MATERIAL FOR THE TASK:
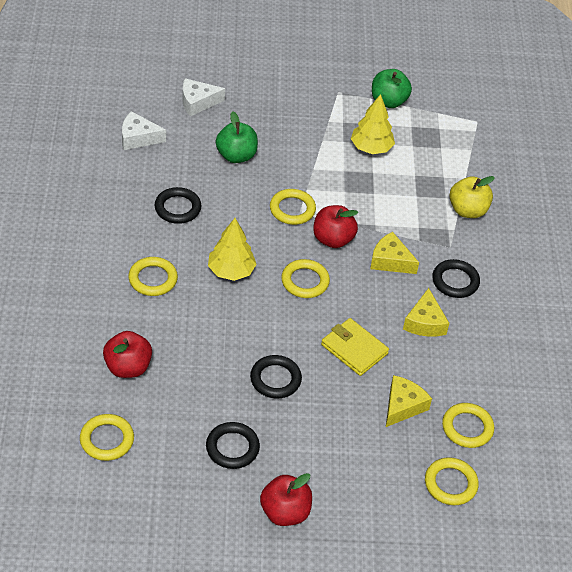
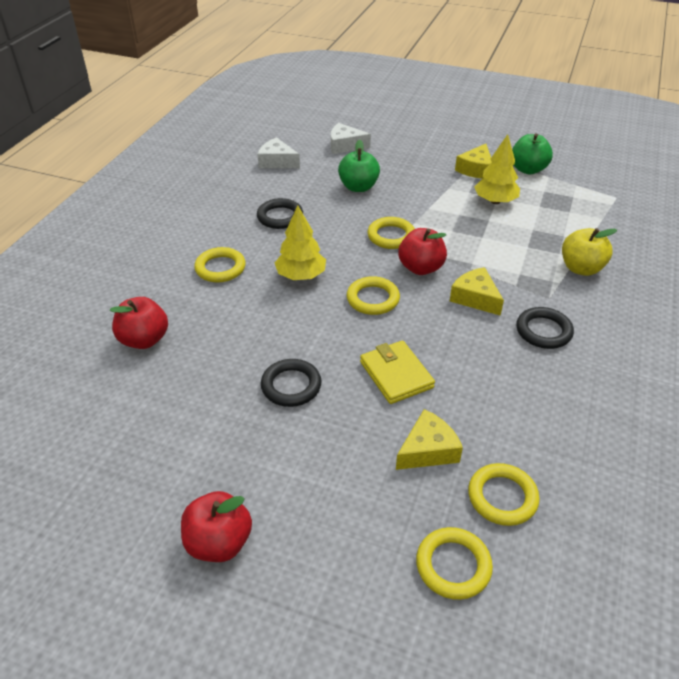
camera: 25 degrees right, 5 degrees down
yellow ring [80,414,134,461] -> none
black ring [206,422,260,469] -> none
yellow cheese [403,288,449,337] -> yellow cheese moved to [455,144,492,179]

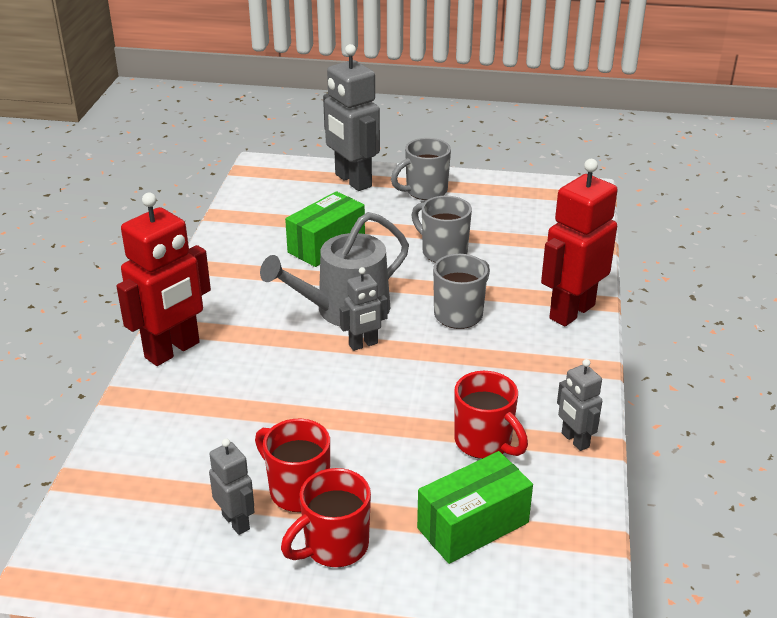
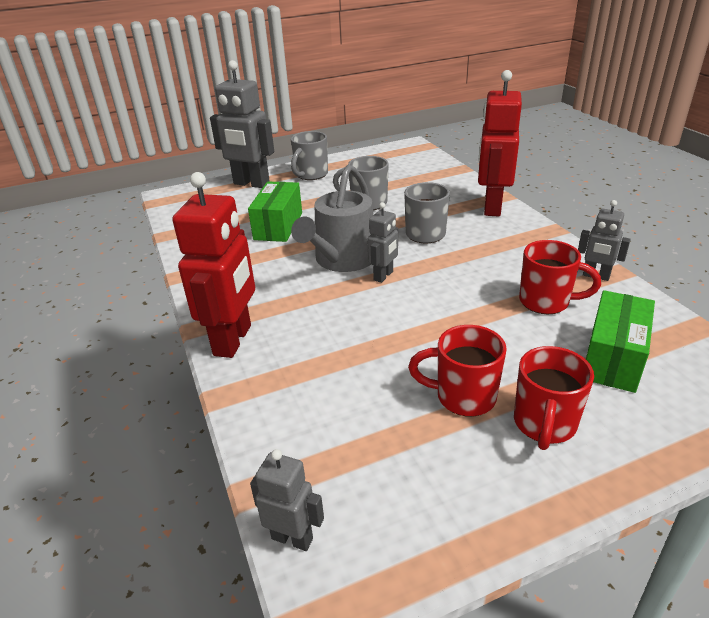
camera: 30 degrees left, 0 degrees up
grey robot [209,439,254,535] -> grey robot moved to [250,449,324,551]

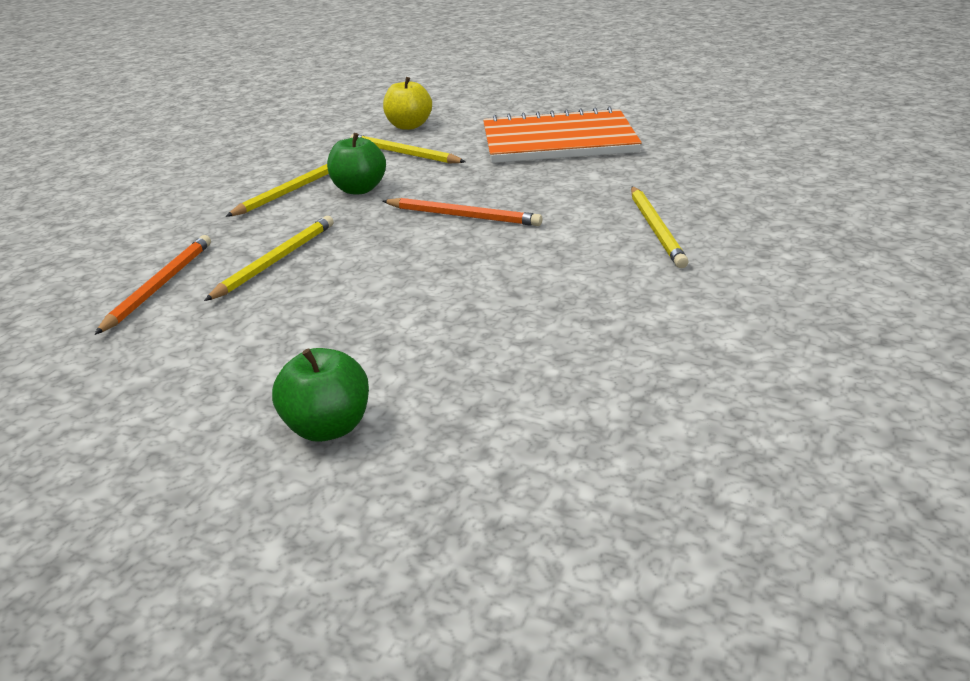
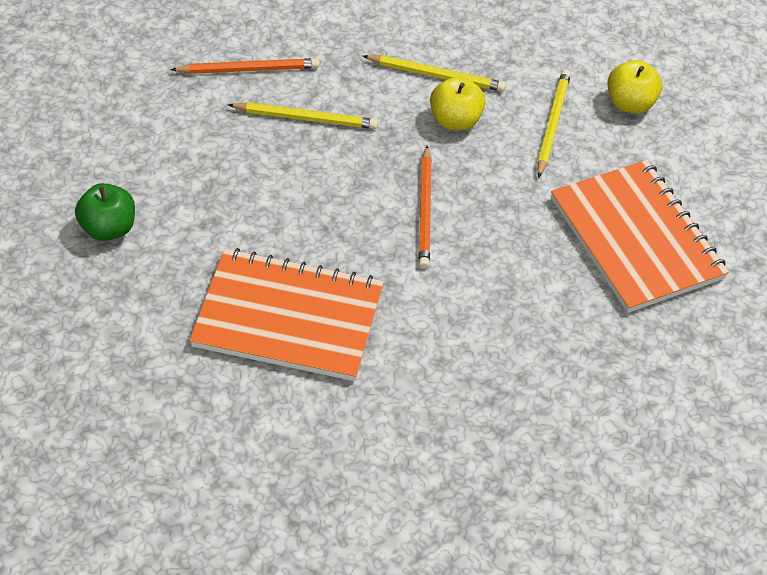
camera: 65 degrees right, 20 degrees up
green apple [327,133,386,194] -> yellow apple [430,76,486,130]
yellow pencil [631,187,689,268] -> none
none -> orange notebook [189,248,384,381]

ASSIGNED TASK:
Could you repeat the listing above exactly, omitting its pictures?

WRITTEN REPLY:
camera: 25 degrees right, 5 degrees down
yellow ring [80,414,134,461] -> none
black ring [206,422,260,469] -> none
yellow cheese [403,288,449,337] -> yellow cheese moved to [455,144,492,179]

camera: 30 degrees left, 0 degrees up
grey robot [209,439,254,535] -> grey robot moved to [250,449,324,551]

camera: 65 degrees right, 20 degrees up
green apple [327,133,386,194] -> yellow apple [430,76,486,130]
yellow pencil [631,187,689,268] -> none
none -> orange notebook [189,248,384,381]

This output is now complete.